Lines below that include the word "Someone" should each be copied.

(LISTED ENTRIES begins)

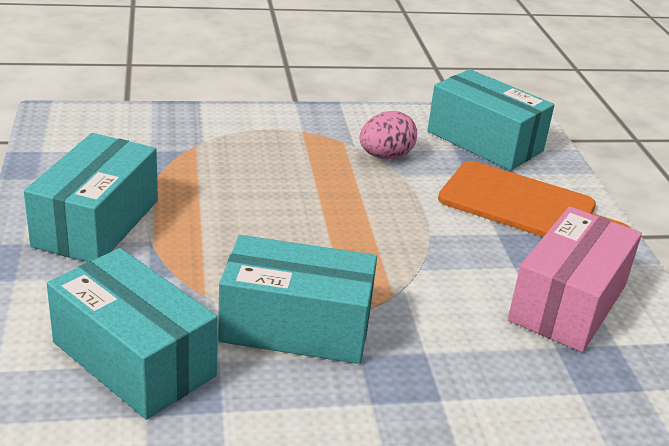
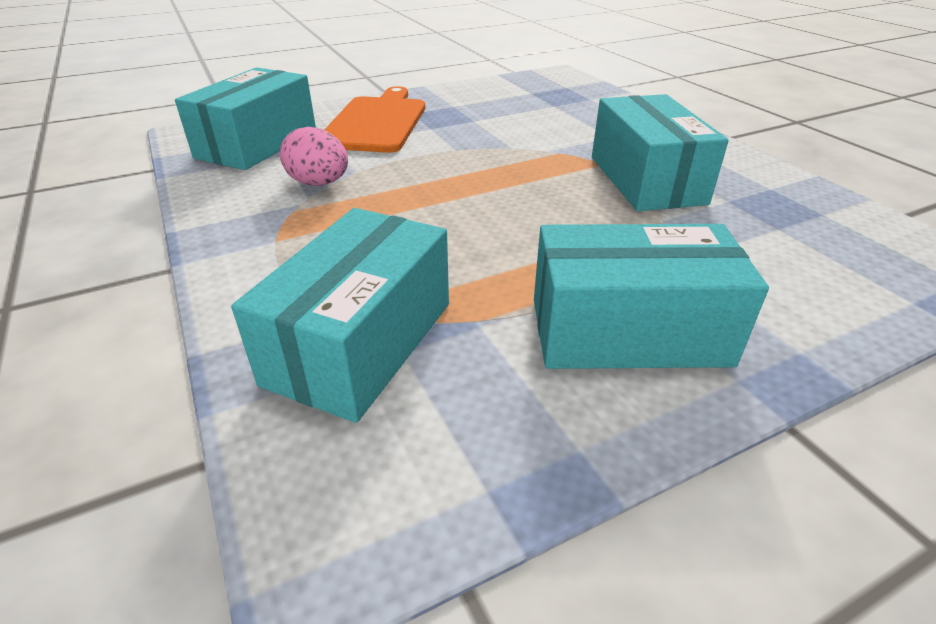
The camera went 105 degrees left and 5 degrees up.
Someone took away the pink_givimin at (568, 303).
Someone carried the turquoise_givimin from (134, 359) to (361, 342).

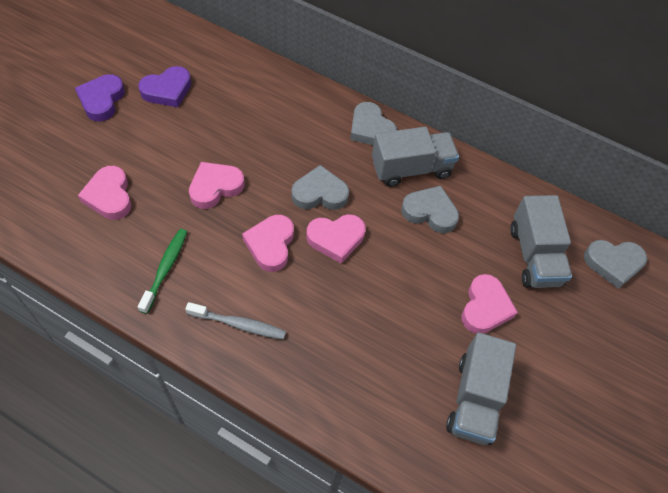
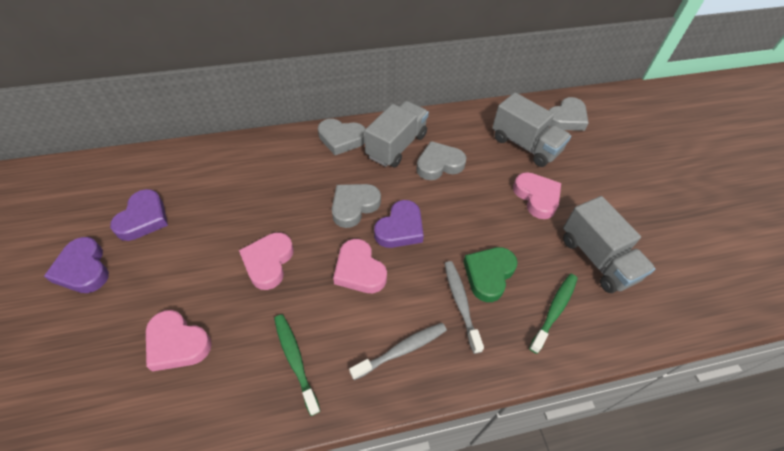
The camera went 40 degrees left and 5 degrees down.
Someone repainted the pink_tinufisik at (336, 239), which became the purple_tinufisik at (400, 228).
Someone put down the green_tinufisik at (488, 274).
Someone put down the grey_lesufeme at (461, 303).
Someone put down the green_lesufeme at (554, 310).

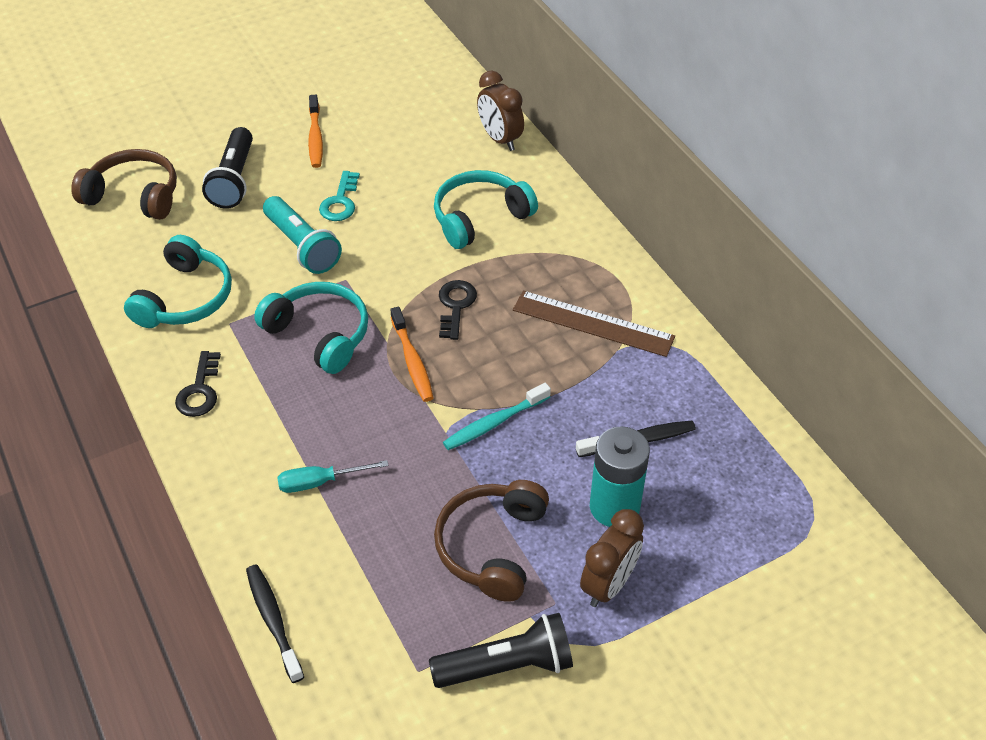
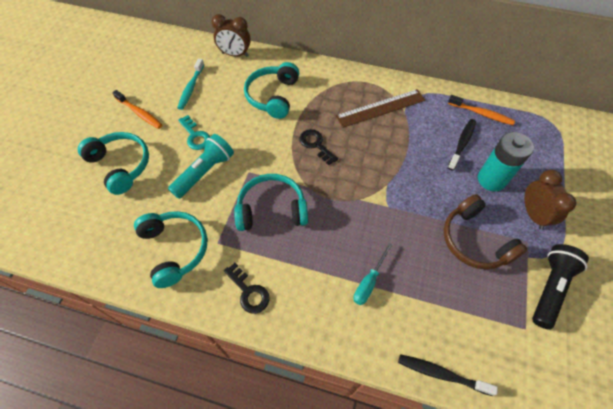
The camera went 45 degrees left and 10 degrees up.
Someone swapped the black_lenefil at (234, 180) for the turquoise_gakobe at (121, 165).
Someone took away the brown_gakobe at (134, 195).
Someone rotated the turquoise_lenefil at (302, 246) by 60 degrees counterclockwise.
Someone carried the orange_lesufeme from (412, 361) to (481, 114).
Someone carried the turquoise_lesufeme from (494, 423) to (191, 88).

(LISTED ENTRIES ends)

RESULT BELOW:
Someone took away the pink_givimin at (568, 303).
Someone carried the turquoise_givimin from (134, 359) to (361, 342).
Someone repainted the pink_tinufisik at (336, 239), which became the purple_tinufisik at (400, 228).
Someone put down the green_tinufisik at (488, 274).
Someone put down the grey_lesufeme at (461, 303).
Someone put down the green_lesufeme at (554, 310).
Someone swapped the black_lenefil at (234, 180) for the turquoise_gakobe at (121, 165).
Someone took away the brown_gakobe at (134, 195).
Someone rotated the turquoise_lenefil at (302, 246) by 60 degrees counterclockwise.
Someone carried the orange_lesufeme from (412, 361) to (481, 114).
Someone carried the turquoise_lesufeme from (494, 423) to (191, 88).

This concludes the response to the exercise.